DATA FOR THIS TASK —
────────────────

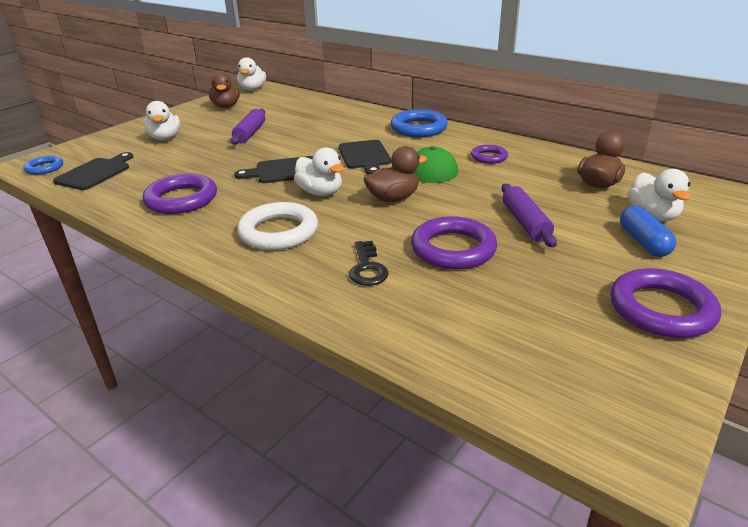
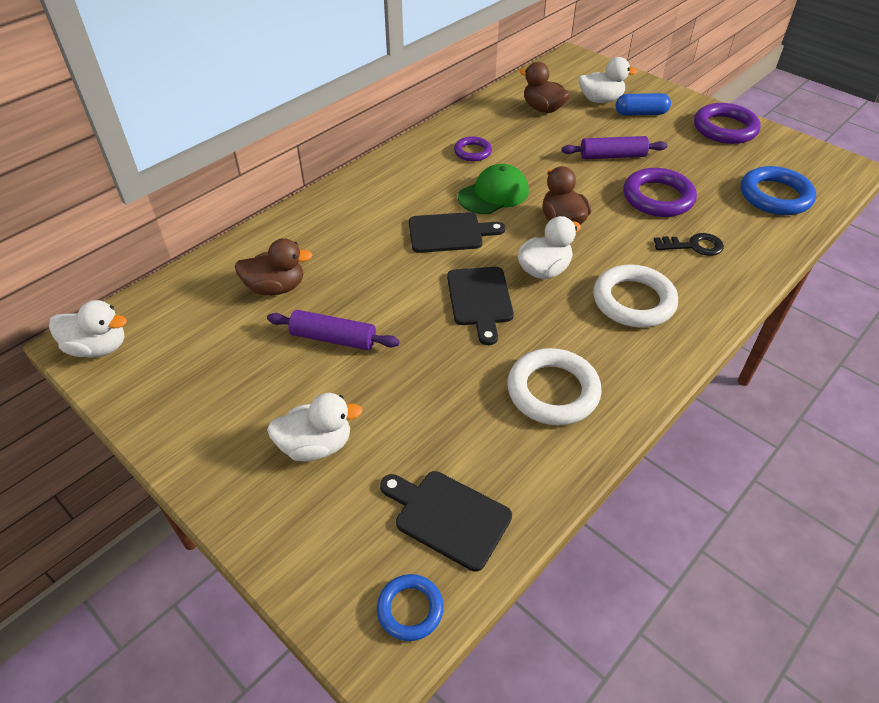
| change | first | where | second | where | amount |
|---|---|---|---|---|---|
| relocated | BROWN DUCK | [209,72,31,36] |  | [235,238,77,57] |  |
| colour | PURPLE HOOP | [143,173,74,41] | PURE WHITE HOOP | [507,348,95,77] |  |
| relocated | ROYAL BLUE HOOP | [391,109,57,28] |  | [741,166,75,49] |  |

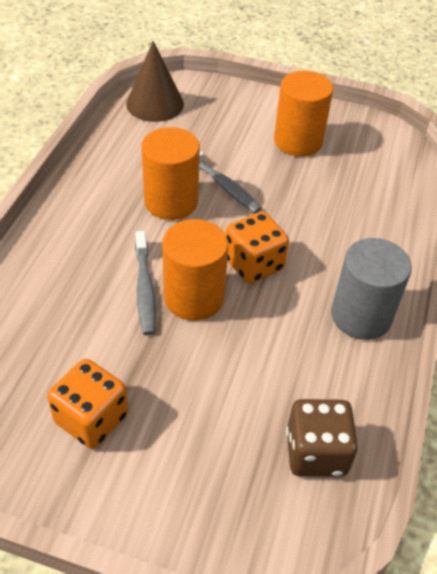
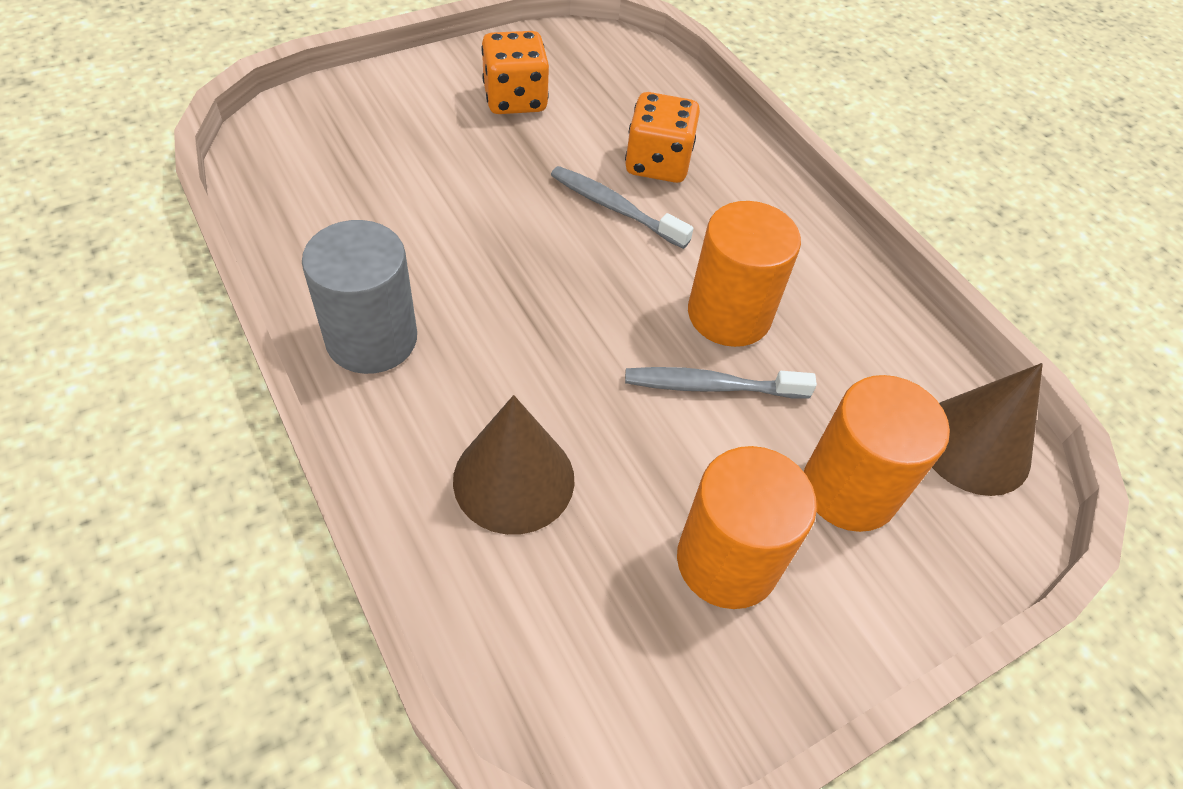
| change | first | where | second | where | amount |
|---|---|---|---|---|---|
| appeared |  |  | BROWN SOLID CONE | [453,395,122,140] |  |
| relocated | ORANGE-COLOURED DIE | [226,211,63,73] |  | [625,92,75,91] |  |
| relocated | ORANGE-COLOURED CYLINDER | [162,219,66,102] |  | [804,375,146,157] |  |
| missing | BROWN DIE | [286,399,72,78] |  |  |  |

────────────────

ABOUT THIS EXERCISE — Print out the entries once more, unchanged. No pictures.

ANSWER TO THIS EXERCISE —
| change | first | where | second | where | amount |
|---|---|---|---|---|---|
| relocated | BROWN DUCK | [209,72,31,36] |  | [235,238,77,57] |  |
| colour | PURPLE HOOP | [143,173,74,41] | PURE WHITE HOOP | [507,348,95,77] |  |
| relocated | ROYAL BLUE HOOP | [391,109,57,28] |  | [741,166,75,49] |  |

| change | first | where | second | where | amount |
|---|---|---|---|---|---|
| appeared |  |  | BROWN SOLID CONE | [453,395,122,140] |  |
| relocated | ORANGE-COLOURED DIE | [226,211,63,73] |  | [625,92,75,91] |  |
| relocated | ORANGE-COLOURED CYLINDER | [162,219,66,102] |  | [804,375,146,157] |  |
| missing | BROWN DIE | [286,399,72,78] |  |  |  |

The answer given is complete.